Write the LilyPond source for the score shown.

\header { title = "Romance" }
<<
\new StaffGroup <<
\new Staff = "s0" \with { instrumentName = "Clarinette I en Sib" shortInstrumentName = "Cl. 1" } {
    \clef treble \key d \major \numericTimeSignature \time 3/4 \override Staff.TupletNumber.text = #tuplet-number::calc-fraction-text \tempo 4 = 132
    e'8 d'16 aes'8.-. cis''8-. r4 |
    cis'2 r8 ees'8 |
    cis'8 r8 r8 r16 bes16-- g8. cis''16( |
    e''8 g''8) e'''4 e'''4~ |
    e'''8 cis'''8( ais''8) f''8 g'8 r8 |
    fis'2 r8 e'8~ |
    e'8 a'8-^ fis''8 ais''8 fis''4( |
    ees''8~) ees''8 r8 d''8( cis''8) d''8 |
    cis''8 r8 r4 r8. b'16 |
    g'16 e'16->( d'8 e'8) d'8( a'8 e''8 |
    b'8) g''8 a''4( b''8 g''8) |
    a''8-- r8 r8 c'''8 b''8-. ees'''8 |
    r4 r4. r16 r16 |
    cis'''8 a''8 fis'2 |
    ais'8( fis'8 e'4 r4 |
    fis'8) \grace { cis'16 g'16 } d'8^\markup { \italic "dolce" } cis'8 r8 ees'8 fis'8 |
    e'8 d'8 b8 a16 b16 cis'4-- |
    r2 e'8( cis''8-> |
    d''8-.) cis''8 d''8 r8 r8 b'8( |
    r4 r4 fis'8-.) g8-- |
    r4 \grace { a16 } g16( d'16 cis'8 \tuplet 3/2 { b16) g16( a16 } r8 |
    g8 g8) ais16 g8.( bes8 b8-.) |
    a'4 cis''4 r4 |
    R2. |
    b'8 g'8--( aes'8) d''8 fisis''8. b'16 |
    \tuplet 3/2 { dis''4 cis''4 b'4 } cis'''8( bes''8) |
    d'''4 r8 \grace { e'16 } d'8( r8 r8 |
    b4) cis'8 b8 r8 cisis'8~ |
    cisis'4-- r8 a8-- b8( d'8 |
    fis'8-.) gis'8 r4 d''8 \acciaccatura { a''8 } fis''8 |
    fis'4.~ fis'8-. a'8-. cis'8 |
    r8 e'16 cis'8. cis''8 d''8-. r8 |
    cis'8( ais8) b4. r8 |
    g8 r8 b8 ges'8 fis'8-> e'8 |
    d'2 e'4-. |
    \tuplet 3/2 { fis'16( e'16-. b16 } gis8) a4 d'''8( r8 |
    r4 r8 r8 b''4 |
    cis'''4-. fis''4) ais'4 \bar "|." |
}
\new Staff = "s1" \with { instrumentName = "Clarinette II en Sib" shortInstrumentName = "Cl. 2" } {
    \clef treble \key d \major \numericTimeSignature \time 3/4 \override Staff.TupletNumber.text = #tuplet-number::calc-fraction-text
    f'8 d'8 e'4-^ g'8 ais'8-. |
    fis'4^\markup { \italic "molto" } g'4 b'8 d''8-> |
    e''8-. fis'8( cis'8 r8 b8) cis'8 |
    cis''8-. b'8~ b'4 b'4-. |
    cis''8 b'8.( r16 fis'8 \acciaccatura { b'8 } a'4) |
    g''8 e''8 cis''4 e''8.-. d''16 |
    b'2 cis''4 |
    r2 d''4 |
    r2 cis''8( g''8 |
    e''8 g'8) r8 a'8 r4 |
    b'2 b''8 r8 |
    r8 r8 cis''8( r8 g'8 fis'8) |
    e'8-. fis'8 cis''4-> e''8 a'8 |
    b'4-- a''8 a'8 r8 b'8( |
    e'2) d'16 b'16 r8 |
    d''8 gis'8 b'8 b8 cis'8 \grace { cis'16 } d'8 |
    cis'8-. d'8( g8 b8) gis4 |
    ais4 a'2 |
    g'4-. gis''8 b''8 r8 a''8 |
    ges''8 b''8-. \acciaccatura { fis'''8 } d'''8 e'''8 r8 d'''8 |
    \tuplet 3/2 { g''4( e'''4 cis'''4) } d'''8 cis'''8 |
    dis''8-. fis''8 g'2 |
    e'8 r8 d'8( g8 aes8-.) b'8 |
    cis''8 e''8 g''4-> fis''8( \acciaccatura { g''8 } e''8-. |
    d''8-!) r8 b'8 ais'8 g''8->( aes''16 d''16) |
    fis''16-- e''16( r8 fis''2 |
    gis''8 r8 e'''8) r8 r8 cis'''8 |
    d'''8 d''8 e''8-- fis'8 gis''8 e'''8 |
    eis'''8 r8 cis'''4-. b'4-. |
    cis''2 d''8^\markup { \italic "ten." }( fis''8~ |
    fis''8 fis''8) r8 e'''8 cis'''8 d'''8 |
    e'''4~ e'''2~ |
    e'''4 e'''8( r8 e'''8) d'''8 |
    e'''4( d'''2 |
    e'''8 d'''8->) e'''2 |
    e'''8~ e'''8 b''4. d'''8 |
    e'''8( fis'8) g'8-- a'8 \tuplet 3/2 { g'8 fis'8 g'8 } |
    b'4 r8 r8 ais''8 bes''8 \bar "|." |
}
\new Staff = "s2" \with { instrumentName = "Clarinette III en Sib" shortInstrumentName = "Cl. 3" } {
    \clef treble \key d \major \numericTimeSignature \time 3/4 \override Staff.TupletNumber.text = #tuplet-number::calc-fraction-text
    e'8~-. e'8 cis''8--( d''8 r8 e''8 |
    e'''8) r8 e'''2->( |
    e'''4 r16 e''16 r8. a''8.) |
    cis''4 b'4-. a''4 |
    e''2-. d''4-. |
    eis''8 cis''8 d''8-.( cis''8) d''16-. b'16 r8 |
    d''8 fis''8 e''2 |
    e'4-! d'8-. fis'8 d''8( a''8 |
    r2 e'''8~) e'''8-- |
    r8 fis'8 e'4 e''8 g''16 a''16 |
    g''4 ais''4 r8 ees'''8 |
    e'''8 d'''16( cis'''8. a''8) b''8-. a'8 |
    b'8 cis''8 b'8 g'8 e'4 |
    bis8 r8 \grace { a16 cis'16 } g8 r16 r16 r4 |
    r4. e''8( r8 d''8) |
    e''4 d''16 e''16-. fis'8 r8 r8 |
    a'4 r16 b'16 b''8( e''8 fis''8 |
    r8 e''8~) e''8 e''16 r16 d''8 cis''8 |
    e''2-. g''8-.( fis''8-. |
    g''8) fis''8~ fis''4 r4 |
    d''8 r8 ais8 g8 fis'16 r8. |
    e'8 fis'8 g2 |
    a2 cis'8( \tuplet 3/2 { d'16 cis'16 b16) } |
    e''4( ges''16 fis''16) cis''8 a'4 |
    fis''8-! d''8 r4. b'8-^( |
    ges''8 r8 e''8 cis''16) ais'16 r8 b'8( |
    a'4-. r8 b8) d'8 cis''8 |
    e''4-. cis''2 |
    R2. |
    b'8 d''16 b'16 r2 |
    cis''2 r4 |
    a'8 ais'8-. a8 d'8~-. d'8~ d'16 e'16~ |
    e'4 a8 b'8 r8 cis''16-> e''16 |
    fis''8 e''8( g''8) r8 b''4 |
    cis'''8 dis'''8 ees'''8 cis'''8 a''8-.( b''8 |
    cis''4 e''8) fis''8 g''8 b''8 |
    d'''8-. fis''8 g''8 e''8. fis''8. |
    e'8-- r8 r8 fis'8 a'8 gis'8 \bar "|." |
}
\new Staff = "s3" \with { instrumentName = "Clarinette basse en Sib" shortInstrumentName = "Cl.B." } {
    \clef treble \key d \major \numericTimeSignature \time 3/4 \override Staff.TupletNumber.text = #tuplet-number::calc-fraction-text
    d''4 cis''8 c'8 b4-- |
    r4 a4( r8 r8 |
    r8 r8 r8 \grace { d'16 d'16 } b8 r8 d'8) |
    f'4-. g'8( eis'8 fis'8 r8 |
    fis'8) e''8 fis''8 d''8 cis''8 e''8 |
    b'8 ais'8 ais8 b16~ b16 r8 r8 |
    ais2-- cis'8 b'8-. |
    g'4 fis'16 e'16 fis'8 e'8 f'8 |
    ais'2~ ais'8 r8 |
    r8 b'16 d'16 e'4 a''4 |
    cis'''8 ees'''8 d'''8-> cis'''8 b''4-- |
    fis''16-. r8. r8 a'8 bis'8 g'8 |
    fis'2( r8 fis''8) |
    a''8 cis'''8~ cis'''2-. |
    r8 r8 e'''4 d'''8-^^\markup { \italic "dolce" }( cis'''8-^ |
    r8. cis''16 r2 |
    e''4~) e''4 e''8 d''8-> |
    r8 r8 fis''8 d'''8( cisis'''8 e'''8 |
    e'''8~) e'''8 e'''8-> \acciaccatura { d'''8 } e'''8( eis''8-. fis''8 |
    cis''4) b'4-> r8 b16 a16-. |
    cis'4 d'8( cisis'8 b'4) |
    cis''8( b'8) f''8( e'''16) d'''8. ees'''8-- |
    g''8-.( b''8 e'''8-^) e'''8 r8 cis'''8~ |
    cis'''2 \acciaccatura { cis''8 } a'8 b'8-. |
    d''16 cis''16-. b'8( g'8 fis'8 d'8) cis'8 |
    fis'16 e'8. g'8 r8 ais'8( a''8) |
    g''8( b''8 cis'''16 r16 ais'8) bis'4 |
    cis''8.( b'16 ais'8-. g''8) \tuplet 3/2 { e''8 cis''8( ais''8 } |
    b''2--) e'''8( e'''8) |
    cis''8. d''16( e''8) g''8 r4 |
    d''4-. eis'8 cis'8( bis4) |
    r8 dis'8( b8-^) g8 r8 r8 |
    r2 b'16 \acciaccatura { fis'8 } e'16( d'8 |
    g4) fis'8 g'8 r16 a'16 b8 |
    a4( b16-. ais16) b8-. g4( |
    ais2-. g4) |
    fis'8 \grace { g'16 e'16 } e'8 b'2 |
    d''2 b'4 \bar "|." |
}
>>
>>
────────────────
> _Instructions for the task_: Select every line of the records above that contains the string "tuplet", and copy each one.

> _Response to this task_:
    \clef treble \key d \major \numericTimeSignature \time 3/4 \override Staff.TupletNumber.text = #tuplet-number::calc-fraction-text \tempo 4 = 132
    r4 \grace { a16 } g16( d'16 cis'8 \tuplet 3/2 { b16) g16( a16 } r8 |
    \tuplet 3/2 { dis''4 cis''4 b'4 } cis'''8( bes''8) |
    \tuplet 3/2 { fis'16( e'16-. b16 } gis8) a4 d'''8( r8 |
    \clef treble \key d \major \numericTimeSignature \time 3/4 \override Staff.TupletNumber.text = #tuplet-number::calc-fraction-text
    \tuplet 3/2 { g''4( e'''4 cis'''4) } d'''8 cis'''8 |
    e'''8( fis'8) g'8-- a'8 \tuplet 3/2 { g'8 fis'8 g'8 } |
    \clef treble \key d \major \numericTimeSignature \time 3/4 \override Staff.TupletNumber.text = #tuplet-number::calc-fraction-text
    a2 cis'8( \tuplet 3/2 { d'16 cis'16 b16) } |
    \clef treble \key d \major \numericTimeSignature \time 3/4 \override Staff.TupletNumber.text = #tuplet-number::calc-fraction-text
    cis''8.( b'16 ais'8-. g''8) \tuplet 3/2 { e''8 cis''8( ais''8 } |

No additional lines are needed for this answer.